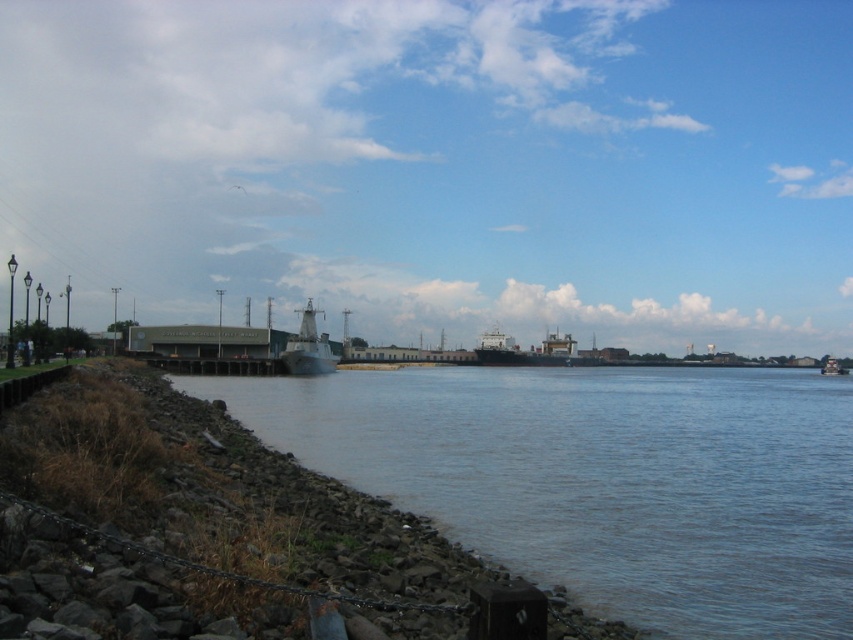
Question: Can you confirm if gray stone river at lower left is positioned above metallic gray ship at center?

Choices:
 (A) yes
 (B) no

Answer: (B)

Question: Is gray stone river at lower left wider than metallic gray ship at center?

Choices:
 (A) yes
 (B) no

Answer: (A)

Question: Does gray stone river at lower left appear under metallic gray ship at center?

Choices:
 (A) yes
 (B) no

Answer: (A)

Question: Which object is closer to the camera taking this photo?

Choices:
 (A) gray stone river at lower left
 (B) metallic gray ship at center

Answer: (A)

Question: Which object appears farthest from the camera in this image?

Choices:
 (A) gray stone river at lower left
 (B) metallic gray ship at center

Answer: (B)

Question: Which point is closer to the camera?

Choices:
 (A) (694, 378)
 (B) (312, 352)

Answer: (B)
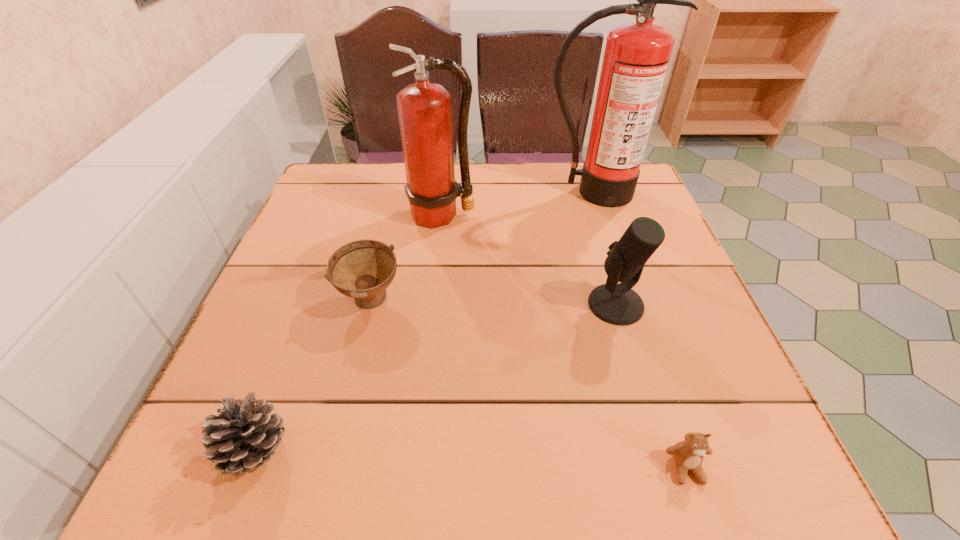
This screenshot has width=960, height=540. I want to click on vacant area between the leftmost object and the tallest object, so click(x=424, y=321).

Where is `vacant space that's between the tallest object and the pinecone`? This screenshot has width=960, height=540. vacant space that's between the tallest object and the pinecone is located at coordinates (424, 321).

This screenshot has height=540, width=960. In order to click on blank region between the taller fire extinguisher and the fourth shortest object in this screenshot , I will do `click(604, 248)`.

At what (x,y) coordinates should I click in order to perform the action: click on empty space that is in between the third tallest object and the pinecone. Please return your answer as a coordinate pair (x, y). Looking at the image, I should click on (436, 377).

At what (x,y) coordinates should I click in order to perform the action: click on unoccupied position between the third tallest object and the taller fire extinguisher. Please return your answer as a coordinate pair (x, y). Looking at the image, I should click on (604, 248).

The image size is (960, 540). Find the location of `free space between the pinecone and the soup bowl`. free space between the pinecone and the soup bowl is located at coordinates (313, 376).

The width and height of the screenshot is (960, 540). In order to click on vacant area that lies between the leftmost object and the tallest object in this screenshot , I will do `click(424, 321)`.

At what (x,y) coordinates should I click in order to perform the action: click on free space between the third tallest object and the teddy bear. Please return your answer as a coordinate pair (x, y). Looking at the image, I should click on (651, 386).

You are a GUI agent. You are given a task and a screenshot of the screen. Output one action in this format:
    pyautogui.click(x=<x>, y=<y>)
    Task: Click on the closest object to the shortest object
    The width and height of the screenshot is (960, 540).
    Given the screenshot: What is the action you would take?
    pyautogui.click(x=617, y=304)

Locate which object is the fourth closest to the microphone. Please provide its 2D coordinates. Your answer should be formatted as a tuple, i.e. [(x, y)], where the tuple contains the x and y coordinates of a point satisfying the conditions above.

[(363, 269)]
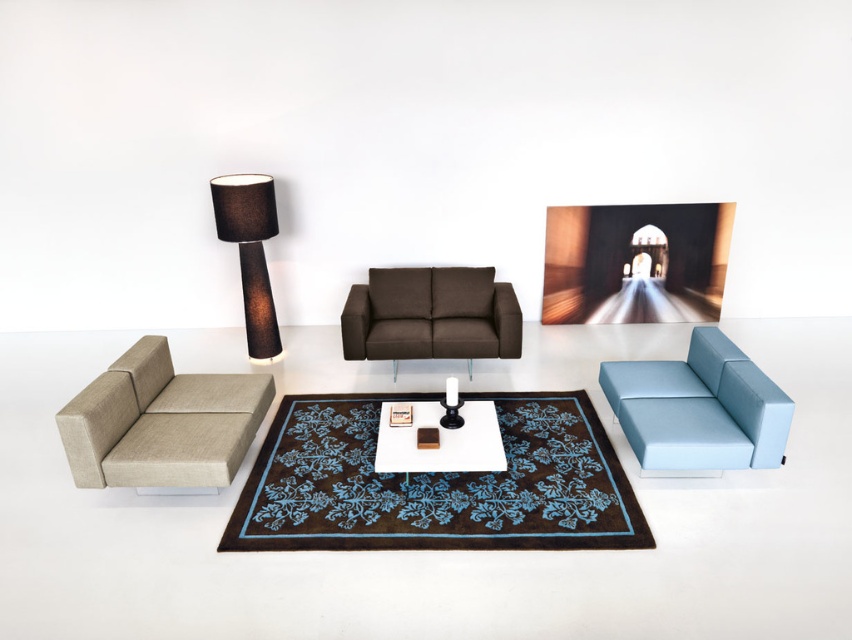
You are a guest entering the living room and want to sit down. Which armchair, the beige fabric armchair at left or the light blue fabric armchair at right, would you choose if you prefer a taller seat?

The beige fabric armchair at left is much taller than the light blue fabric armchair at right, so you should choose the beige fabric armchair at left for a taller seat.

You are a guest entering the living room and want to place your bag on the nearest table. You see the black fabric lamp at upper left and the white glossy table at center. Which object is closer to you?

The black fabric lamp at upper left is to the left of white glossy table at center, so the black fabric lamp at upper left is closer to you.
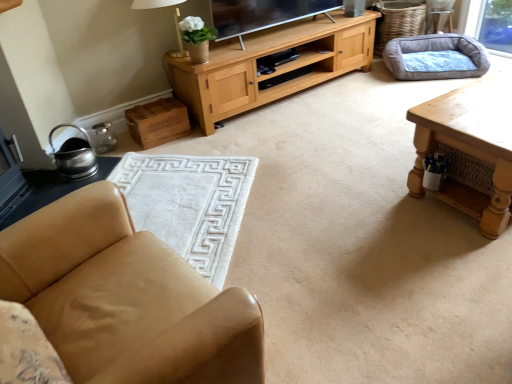
Where is `vacant area that lies between tan leather chair at lower left and gray fabric dog bed at upper right`? The height and width of the screenshot is (384, 512). vacant area that lies between tan leather chair at lower left and gray fabric dog bed at upper right is located at coordinates click(x=339, y=175).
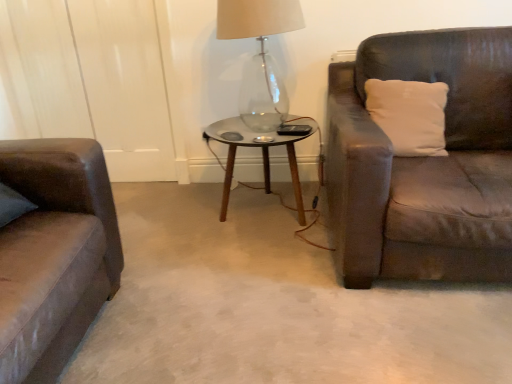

• _Work required_: Put every line of the listing above into a JSON list of strings, one string per line, leaving out blank lines and the picture markers.

• _Written answer_:
[
  "Question: Can you confirm if gray stone river at lower left is positioned above metallic gray ship at center?",
  "Choices:",
  " (A) yes",
  " (B) no",
  "Answer: (B)",
  "Question: Is gray stone river at lower left wider than metallic gray ship at center?",
  "Choices:",
  " (A) yes",
  " (B) no",
  "Answer: (A)",
  "Question: Does gray stone river at lower left appear under metallic gray ship at center?",
  "Choices:",
  " (A) yes",
  " (B) no",
  "Answer: (A)",
  "Question: Which object is closer to the camera taking this photo?",
  "Choices:",
  " (A) gray stone river at lower left",
  " (B) metallic gray ship at center",
  "Answer: (A)",
  "Question: Which object appears farthest from the camera in this image?",
  "Choices:",
  " (A) gray stone river at lower left",
  " (B) metallic gray ship at center",
  "Answer: (B)",
  "Question: Which point is closer to the camera?",
  "Choices:",
  " (A) (694, 378)",
  " (B) (312, 352)",
  "Answer: (B)",
  "This screenshot has width=960, height=540. I want to click on vacant area between the leftmost object and the tallest object, so click(x=424, y=321).",
  "Where is `vacant space that's between the tallest object and the pinecone`? This screenshot has width=960, height=540. vacant space that's between the tallest object and the pinecone is located at coordinates (424, 321).",
  "This screenshot has height=540, width=960. In order to click on blank region between the taller fire extinguisher and the fourth shortest object in this screenshot , I will do `click(604, 248)`.",
  "At what (x,y) coordinates should I click in order to perform the action: click on empty space that is in between the third tallest object and the pinecone. Please return your answer as a coordinate pair (x, y). Looking at the image, I should click on (436, 377).",
  "At what (x,y) coordinates should I click in order to perform the action: click on unoccupied position between the third tallest object and the taller fire extinguisher. Please return your answer as a coordinate pair (x, y). Looking at the image, I should click on (604, 248).",
  "The image size is (960, 540). Find the location of `free space between the pinecone and the soup bowl`. free space between the pinecone and the soup bowl is located at coordinates (313, 376).",
  "The width and height of the screenshot is (960, 540). In order to click on vacant area that lies between the leftmost object and the tallest object in this screenshot , I will do `click(424, 321)`.",
  "At what (x,y) coordinates should I click in order to perform the action: click on free space between the third tallest object and the teddy bear. Please return your answer as a coordinate pair (x, y). Looking at the image, I should click on (651, 386).",
  "You are a GUI agent. You are given a task and a screenshot of the screen. Output one action in this format:",
  "    pyautogui.click(x=<x>, y=<y>)",
  "    Task: Click on the closest object to the shortest object",
  "    The width and height of the screenshot is (960, 540).",
  "    Given the screenshot: What is the action you would take?",
  "    pyautogui.click(x=617, y=304)",
  "Locate which object is the fourth closest to the microphone. Please provide its 2D coordinates. Your answer should be formatted as a tuple, i.e. [(x, y)], where the tuple contains the x and y coordinates of a point satisfying the conditions above.",
  "[(363, 269)]",
  "You are a guest entering the living room and want to sit down. Which armchair, the beige fabric armchair at left or the light blue fabric armchair at right, would you choose if you prefer a taller seat?",
  "The beige fabric armchair at left is much taller than the light blue fabric armchair at right, so you should choose the beige fabric armchair at left for a taller seat.",
  "You are a guest entering the living room and want to place your bag on the nearest table. You see the black fabric lamp at upper left and the white glossy table at center. Which object is closer to you?",
  "The black fabric lamp at upper left is to the left of white glossy table at center, so the black fabric lamp at upper left is closer to you.",
  "Where is `vacant area that lies between tan leather chair at lower left and gray fabric dog bed at upper right`? The height and width of the screenshot is (384, 512). vacant area that lies between tan leather chair at lower left and gray fabric dog bed at upper right is located at coordinates click(x=339, y=175)."
]